Work through the data below and give the number of lines holding "watering", nothing more.

[Entries taken from a collection]
[Start of Attachment]
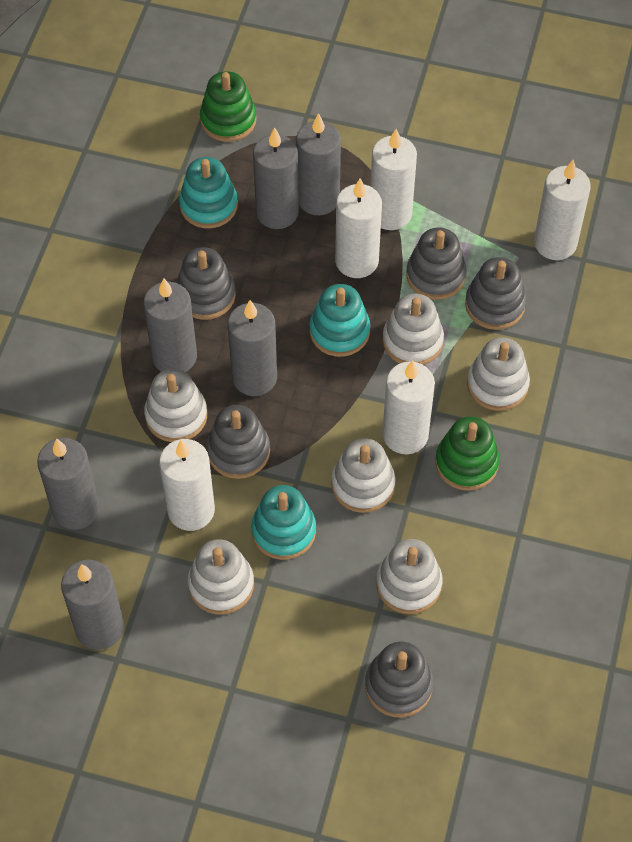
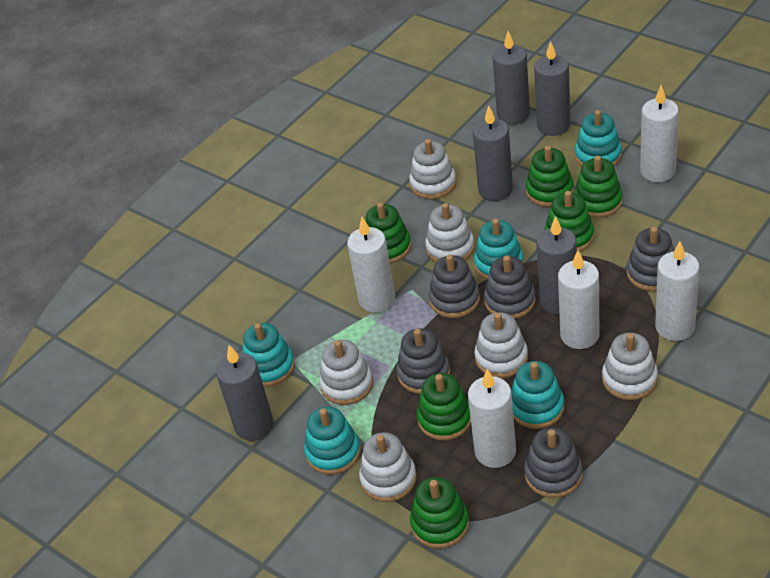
green stacking toy: 2 -> 6
grey candle: 6 -> 5
turquoise stacking toy: 3 -> 5

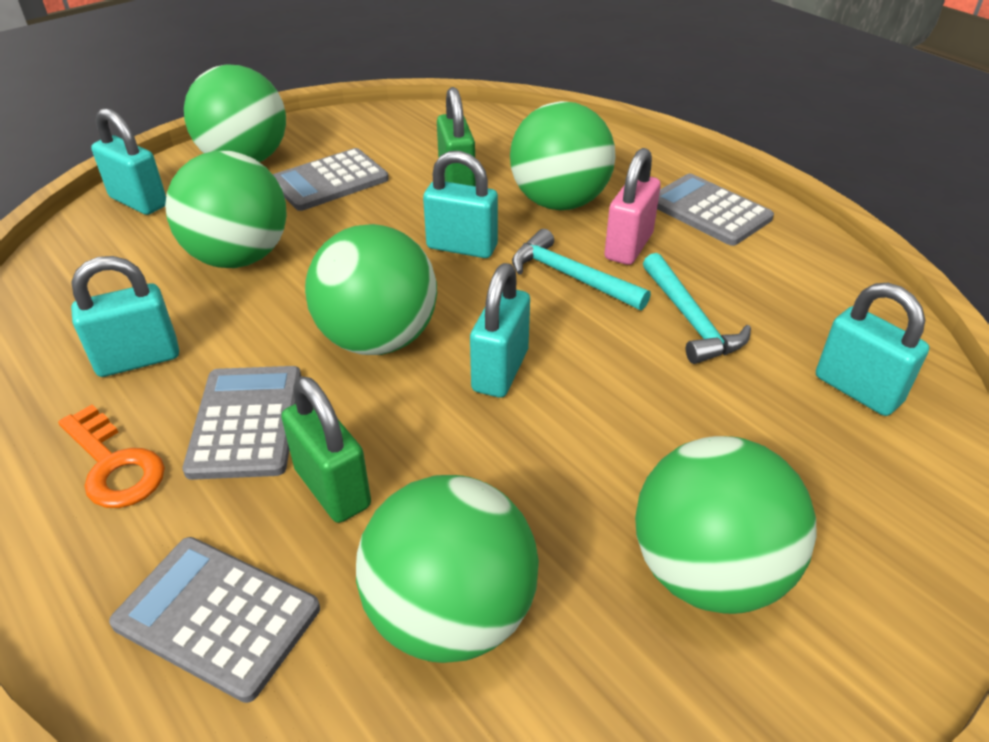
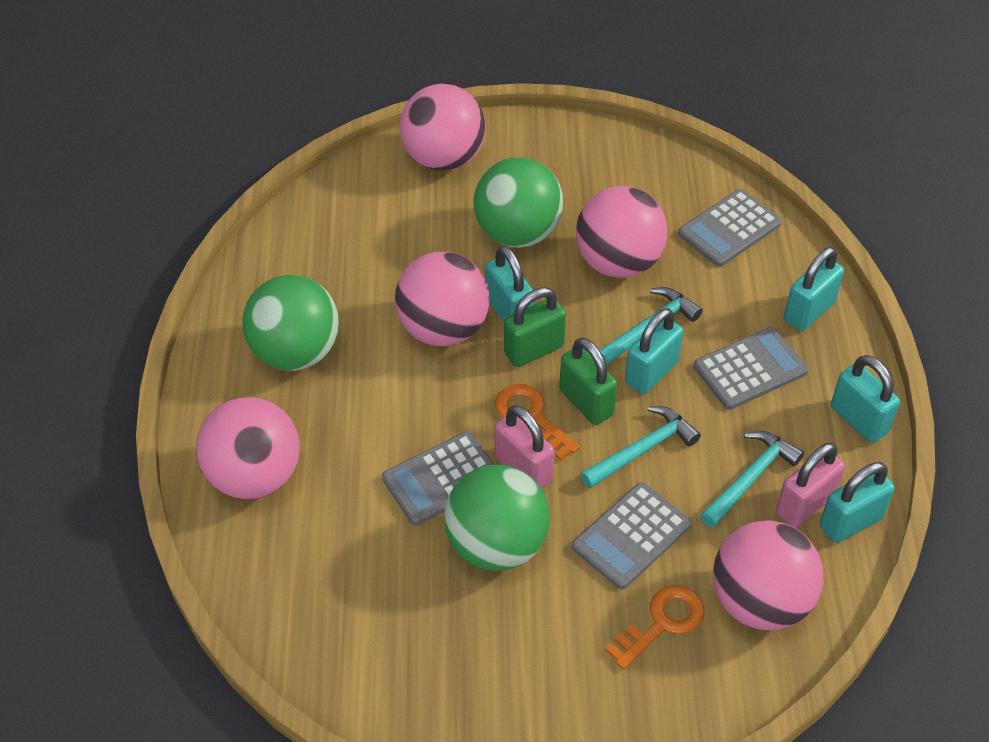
green ball: 6 -> 3
orange key: 1 -> 2
pink ball: 0 -> 5
pink padlock: 1 -> 2
turquoise hammer: 2 -> 3

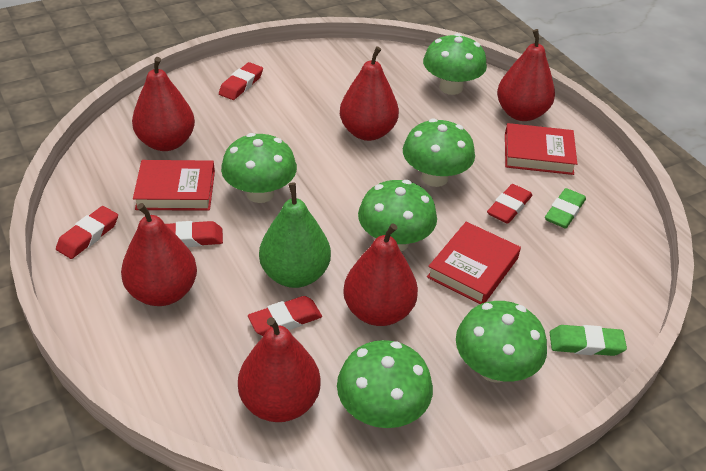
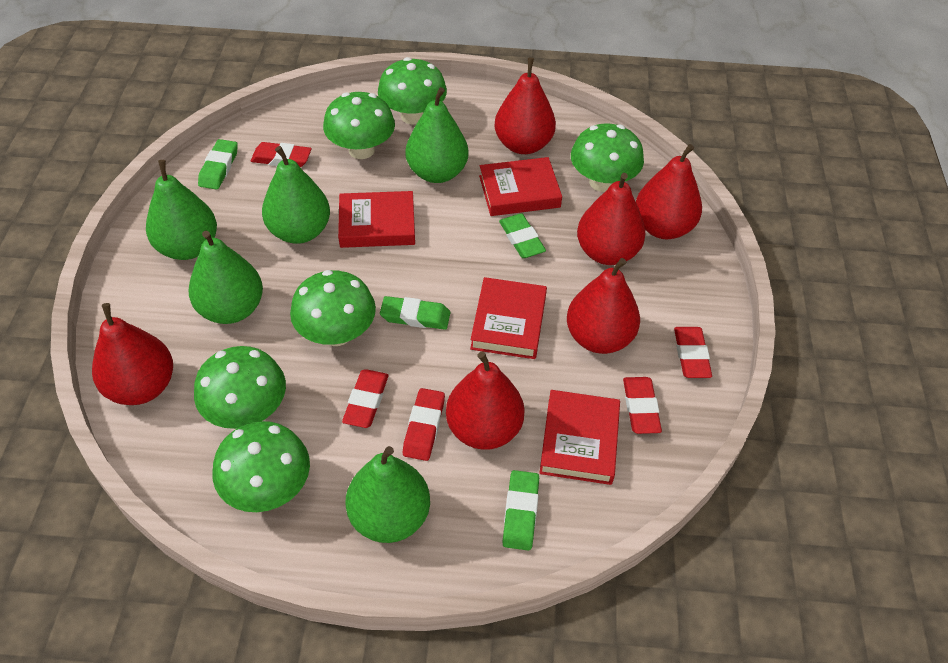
green eraser: 2 -> 4
green pear: 1 -> 5
red book: 3 -> 4

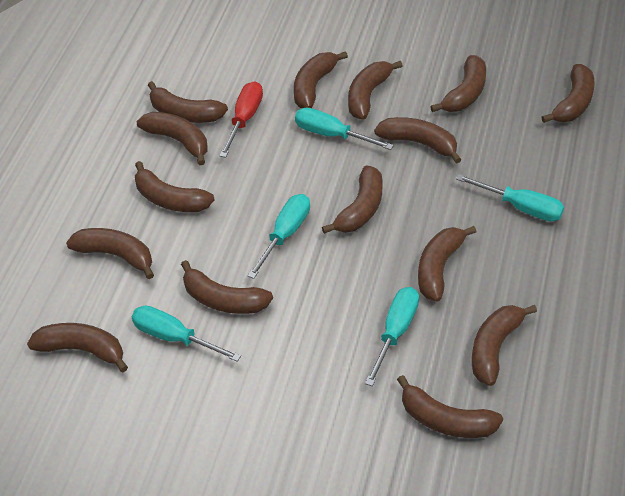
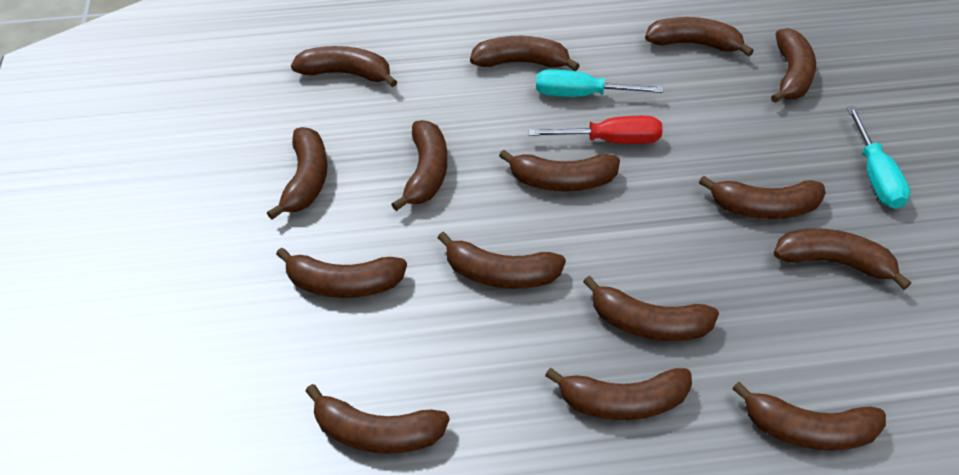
turquoise screwdriver: 5 -> 2

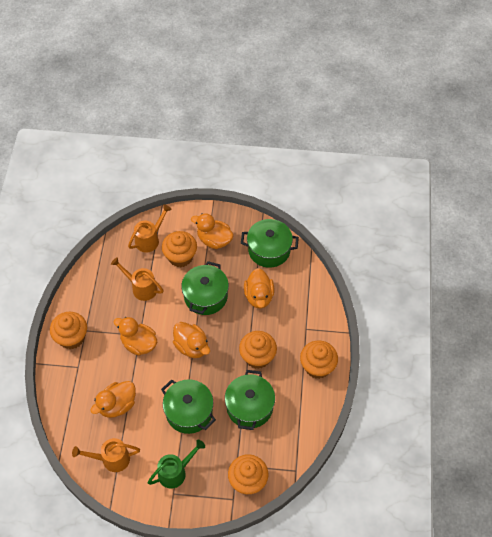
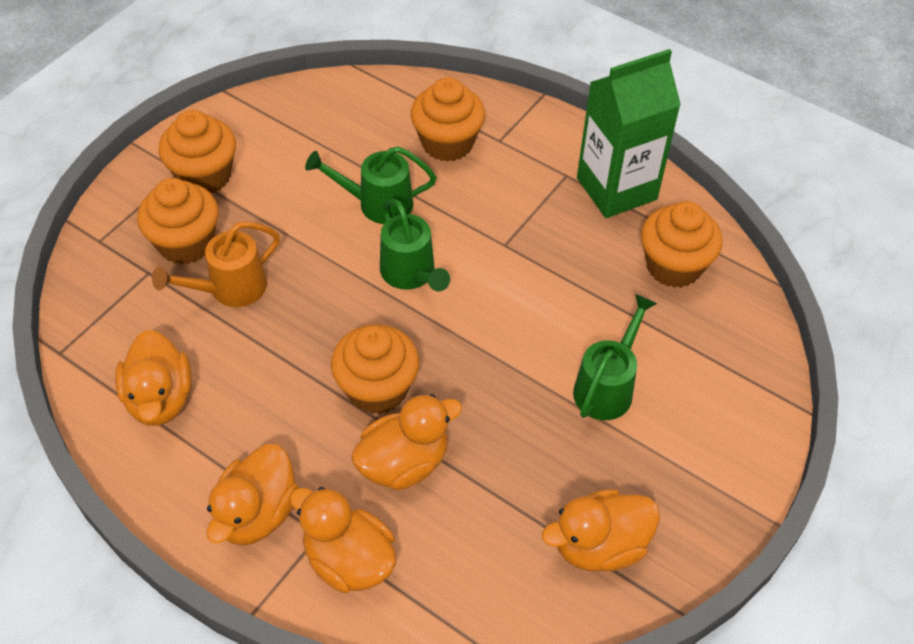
green carton: 0 -> 1
green pot: 4 -> 0
green watering can: 1 -> 3
orange watering can: 3 -> 1

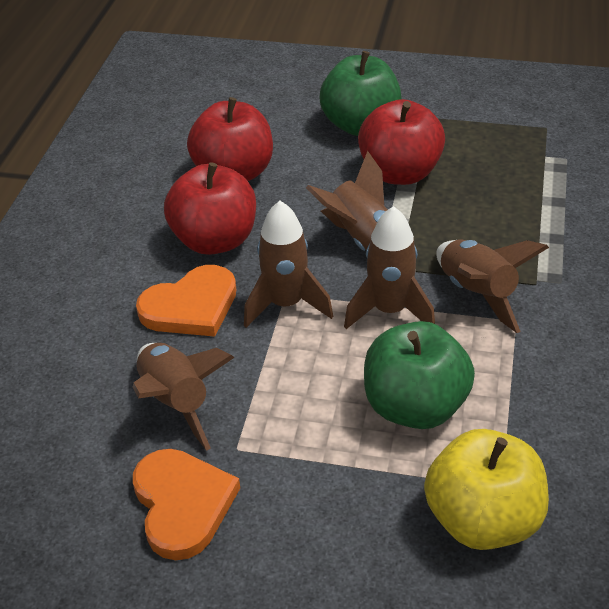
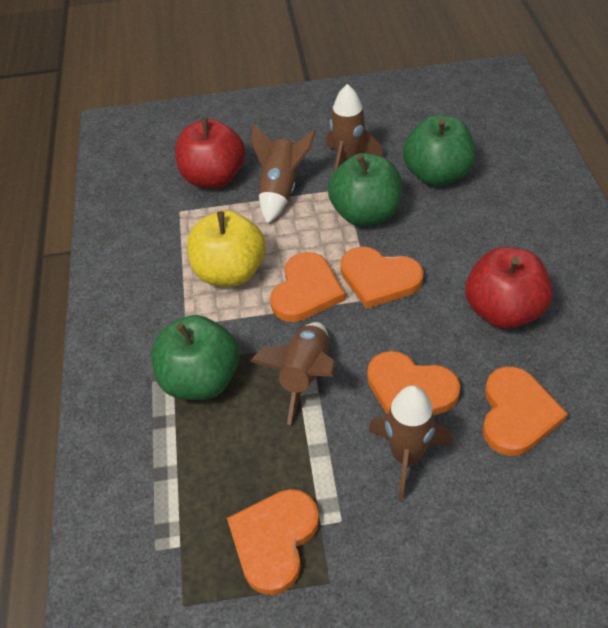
brown rocket: 5 -> 4
green apple: 2 -> 3
orange heart: 2 -> 5
red apple: 3 -> 2

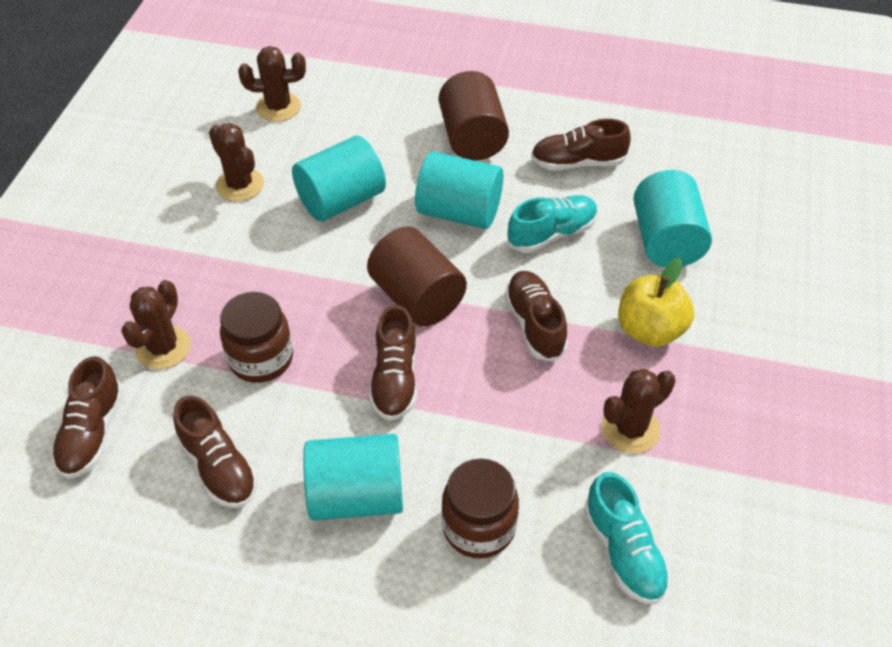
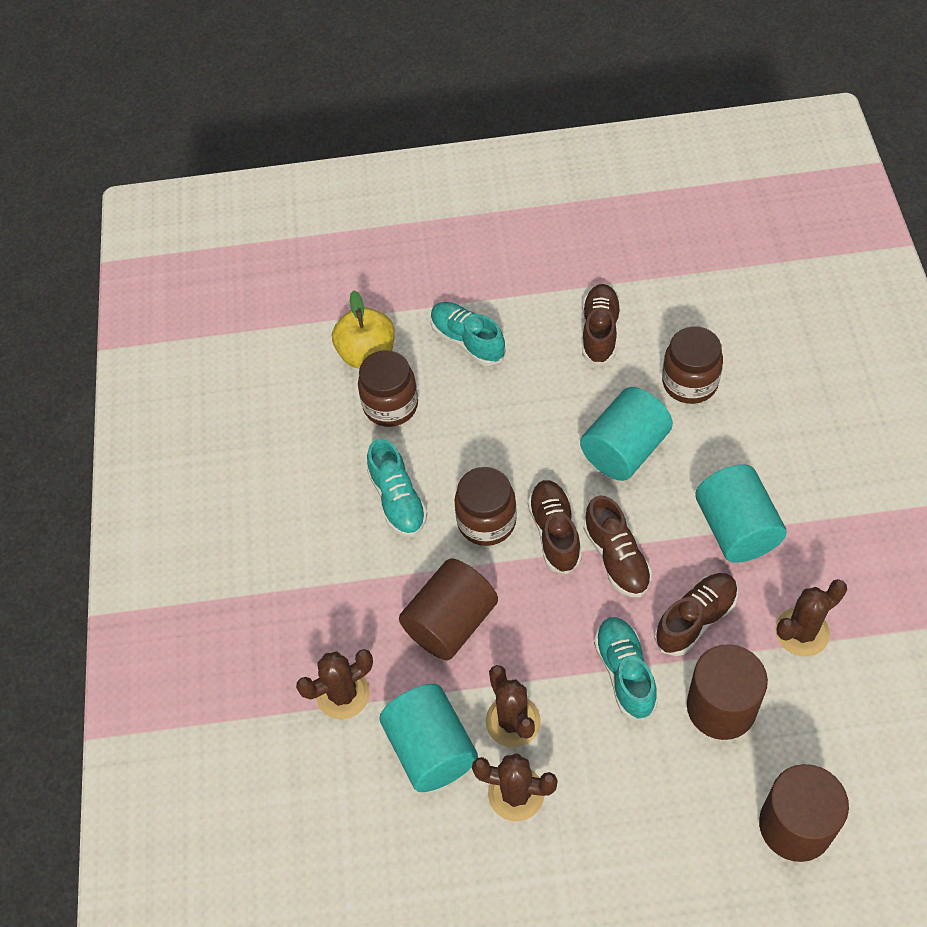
brown cylinder: 2 -> 3
brown jar: 2 -> 3
brown shoe: 5 -> 4
turquoise cylinder: 4 -> 3
turquoise shoe: 2 -> 3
[End of Attachment]
_Exercise answer_: 2